§ **RECORDS FOR PROCESSING**
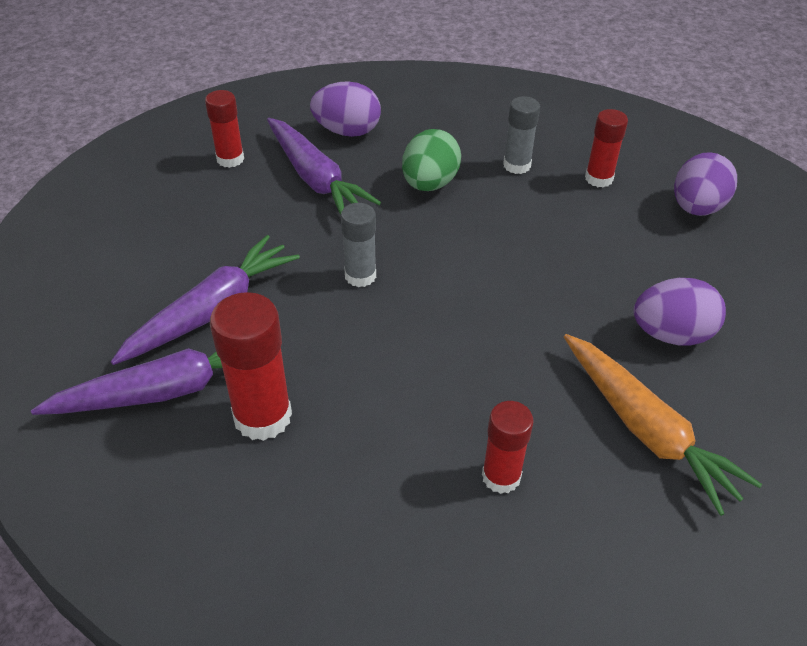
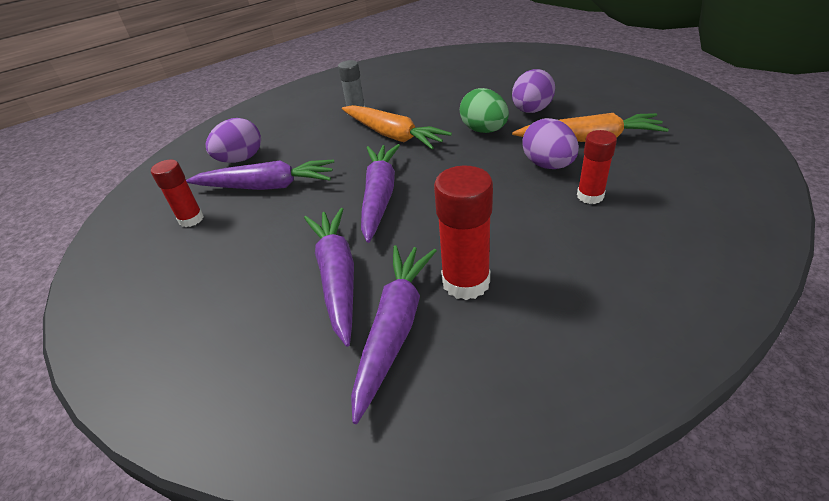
camera: 50 degrees left, 5 degrees down
grey glue stick [341,203,376,287] -> purple carrot [361,144,400,243]
green egg [402,129,461,191] -> green egg moved to [460,88,509,133]
red glue stick [585,109,628,188] -> none
purple egg [674,152,737,216] -> purple egg moved to [522,118,579,169]
none -> orange carrot [342,105,452,149]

§ **WHAT TO PRODUCE**
Leave out every picture and transcribe the remaining entries exactly.

§ **EXERCISE ANSWER**
camera: 50 degrees left, 5 degrees down
grey glue stick [341,203,376,287] -> purple carrot [361,144,400,243]
green egg [402,129,461,191] -> green egg moved to [460,88,509,133]
red glue stick [585,109,628,188] -> none
purple egg [674,152,737,216] -> purple egg moved to [522,118,579,169]
none -> orange carrot [342,105,452,149]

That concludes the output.